WORK ITEM. What you output must be the exact lines from the first line of the data through the one holding "black bowling pin [407,80,509,116]", with no pictures.

STORED DATA.
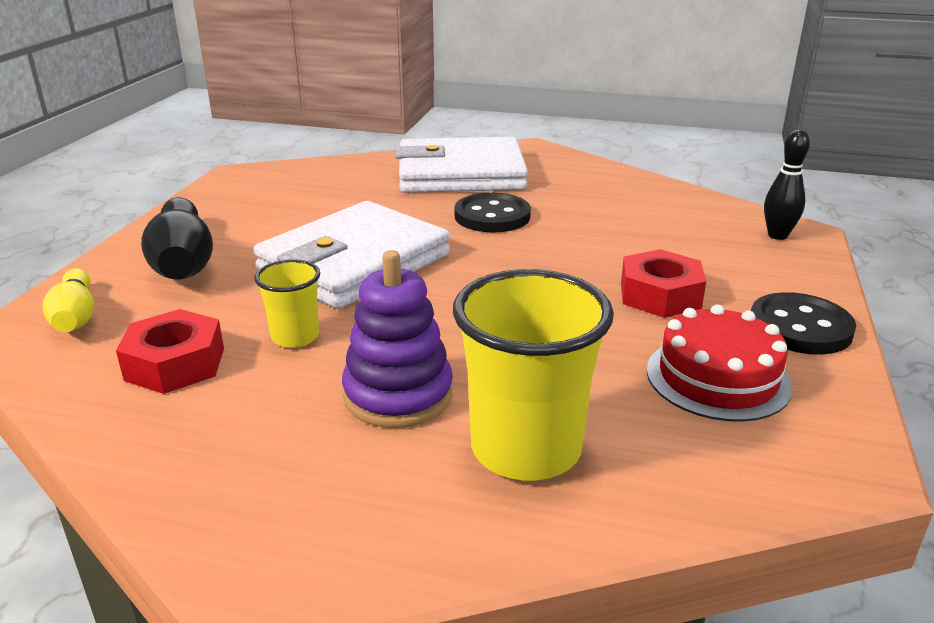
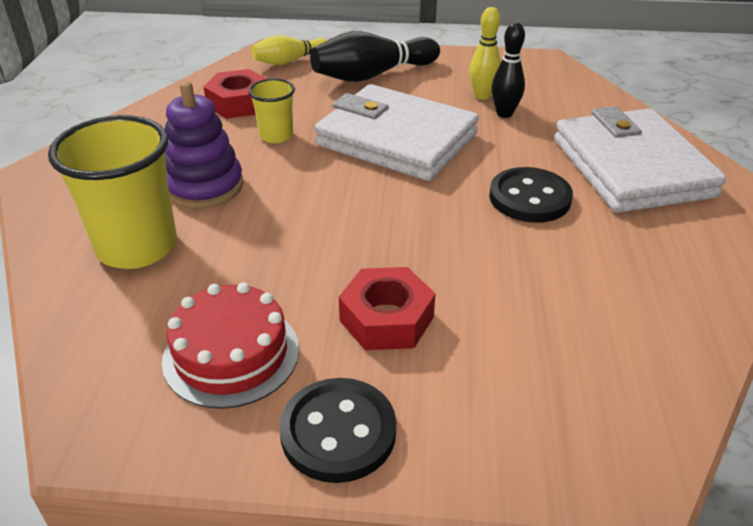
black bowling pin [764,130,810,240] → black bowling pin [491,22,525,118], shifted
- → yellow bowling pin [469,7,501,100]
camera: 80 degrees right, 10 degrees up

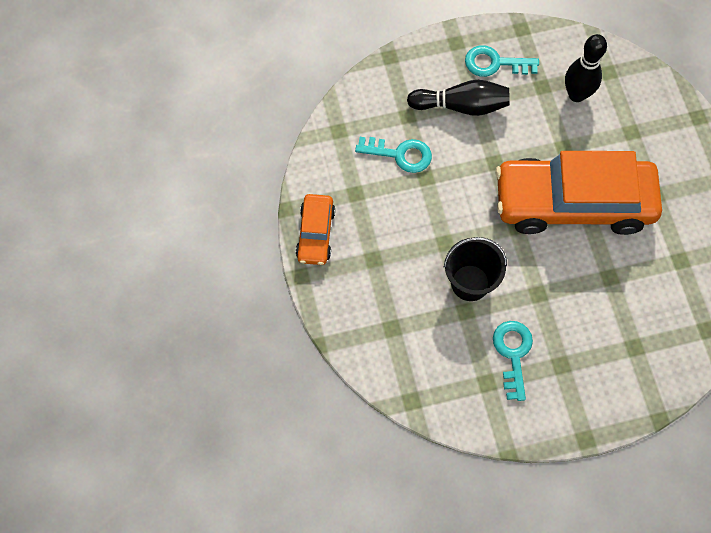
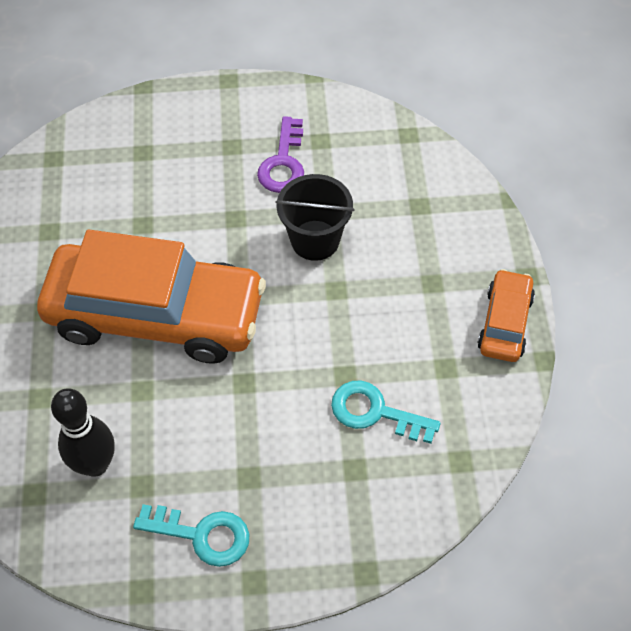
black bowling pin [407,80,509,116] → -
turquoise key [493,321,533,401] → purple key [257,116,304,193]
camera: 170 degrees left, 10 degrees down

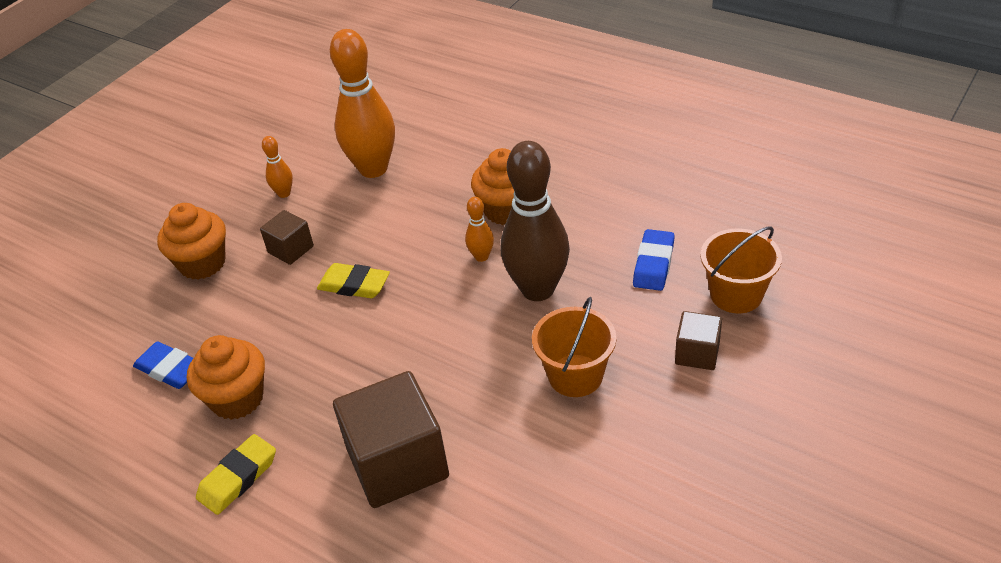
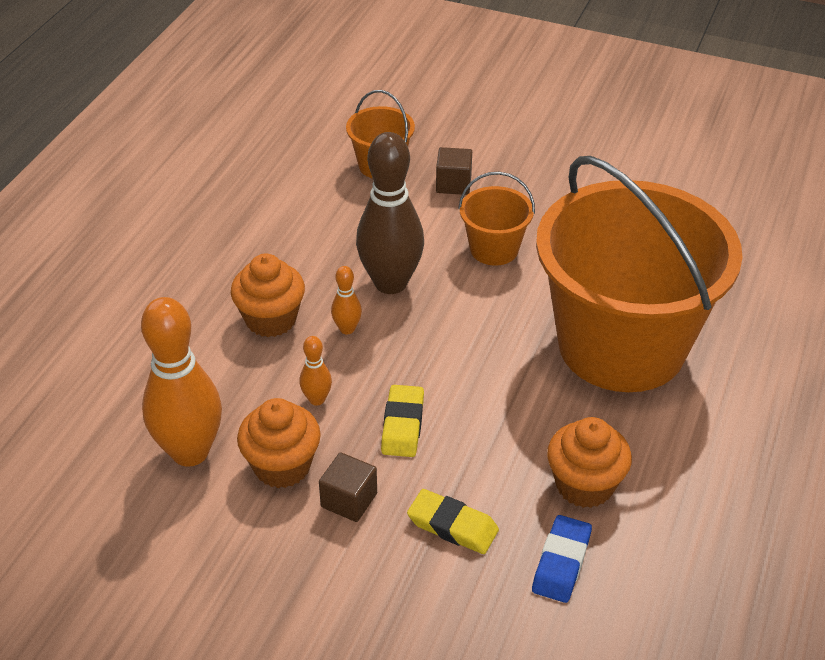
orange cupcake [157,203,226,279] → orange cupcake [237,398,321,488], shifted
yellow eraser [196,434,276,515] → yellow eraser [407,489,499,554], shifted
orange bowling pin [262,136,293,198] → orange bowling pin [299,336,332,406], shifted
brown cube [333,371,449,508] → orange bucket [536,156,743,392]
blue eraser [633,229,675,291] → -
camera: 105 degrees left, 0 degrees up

RESPONSE BELOW.
black bowling pin [764,130,810,240] → black bowling pin [491,22,525,118], shifted
- → yellow bowling pin [469,7,501,100]
camera: 80 degrees right, 10 degrees up

black bowling pin [407,80,509,116] → -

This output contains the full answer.